(Beginning of THE DATA)

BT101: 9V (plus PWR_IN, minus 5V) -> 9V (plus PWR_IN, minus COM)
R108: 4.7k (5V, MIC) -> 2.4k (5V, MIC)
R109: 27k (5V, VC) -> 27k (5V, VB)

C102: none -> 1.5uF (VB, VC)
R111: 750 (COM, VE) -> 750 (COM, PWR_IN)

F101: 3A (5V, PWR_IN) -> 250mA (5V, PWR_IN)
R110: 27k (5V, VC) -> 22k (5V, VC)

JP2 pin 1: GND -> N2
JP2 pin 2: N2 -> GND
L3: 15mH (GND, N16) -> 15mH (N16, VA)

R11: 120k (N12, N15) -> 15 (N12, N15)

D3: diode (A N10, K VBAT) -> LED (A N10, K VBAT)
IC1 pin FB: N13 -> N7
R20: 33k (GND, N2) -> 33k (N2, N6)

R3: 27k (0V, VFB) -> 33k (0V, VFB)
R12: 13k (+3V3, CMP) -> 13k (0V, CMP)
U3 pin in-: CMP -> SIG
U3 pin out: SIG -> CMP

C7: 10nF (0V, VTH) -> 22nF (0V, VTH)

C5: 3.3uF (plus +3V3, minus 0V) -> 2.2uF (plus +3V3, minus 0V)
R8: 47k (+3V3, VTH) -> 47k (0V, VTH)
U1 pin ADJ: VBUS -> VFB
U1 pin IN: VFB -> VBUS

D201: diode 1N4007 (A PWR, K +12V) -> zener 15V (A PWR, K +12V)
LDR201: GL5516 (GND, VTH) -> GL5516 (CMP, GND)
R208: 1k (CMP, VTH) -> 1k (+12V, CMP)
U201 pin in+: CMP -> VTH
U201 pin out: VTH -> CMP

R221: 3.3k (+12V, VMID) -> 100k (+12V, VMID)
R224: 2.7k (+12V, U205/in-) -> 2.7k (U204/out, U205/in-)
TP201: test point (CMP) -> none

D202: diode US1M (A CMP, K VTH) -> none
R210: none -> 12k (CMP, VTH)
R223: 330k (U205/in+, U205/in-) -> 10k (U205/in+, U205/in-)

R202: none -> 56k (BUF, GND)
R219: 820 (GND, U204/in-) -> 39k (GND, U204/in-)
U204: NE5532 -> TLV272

(End of THE DATA)

[TASK]:
Quote every line of the data, word for word.

[SOLUTION TO THIS PROBLEM]:
BT101: 9V (plus PWR_IN, minus 5V) -> 9V (plus PWR_IN, minus COM)
R108: 4.7k (5V, MIC) -> 2.4k (5V, MIC)
R109: 27k (5V, VC) -> 27k (5V, VB)

C102: none -> 1.5uF (VB, VC)
R111: 750 (COM, VE) -> 750 (COM, PWR_IN)

F101: 3A (5V, PWR_IN) -> 250mA (5V, PWR_IN)
R110: 27k (5V, VC) -> 22k (5V, VC)

JP2 pin 1: GND -> N2
JP2 pin 2: N2 -> GND
L3: 15mH (GND, N16) -> 15mH (N16, VA)

R11: 120k (N12, N15) -> 15 (N12, N15)

D3: diode (A N10, K VBAT) -> LED (A N10, K VBAT)
IC1 pin FB: N13 -> N7
R20: 33k (GND, N2) -> 33k (N2, N6)

R3: 27k (0V, VFB) -> 33k (0V, VFB)
R12: 13k (+3V3, CMP) -> 13k (0V, CMP)
U3 pin in-: CMP -> SIG
U3 pin out: SIG -> CMP

C7: 10nF (0V, VTH) -> 22nF (0V, VTH)

C5: 3.3uF (plus +3V3, minus 0V) -> 2.2uF (plus +3V3, minus 0V)
R8: 47k (+3V3, VTH) -> 47k (0V, VTH)
U1 pin ADJ: VBUS -> VFB
U1 pin IN: VFB -> VBUS

D201: diode 1N4007 (A PWR, K +12V) -> zener 15V (A PWR, K +12V)
LDR201: GL5516 (GND, VTH) -> GL5516 (CMP, GND)
R208: 1k (CMP, VTH) -> 1k (+12V, CMP)
U201 pin in+: CMP -> VTH
U201 pin out: VTH -> CMP

R221: 3.3k (+12V, VMID) -> 100k (+12V, VMID)
R224: 2.7k (+12V, U205/in-) -> 2.7k (U204/out, U205/in-)
TP201: test point (CMP) -> none

D202: diode US1M (A CMP, K VTH) -> none
R210: none -> 12k (CMP, VTH)
R223: 330k (U205/in+, U205/in-) -> 10k (U205/in+, U205/in-)

R202: none -> 56k (BUF, GND)
R219: 820 (GND, U204/in-) -> 39k (GND, U204/in-)
U204: NE5532 -> TLV272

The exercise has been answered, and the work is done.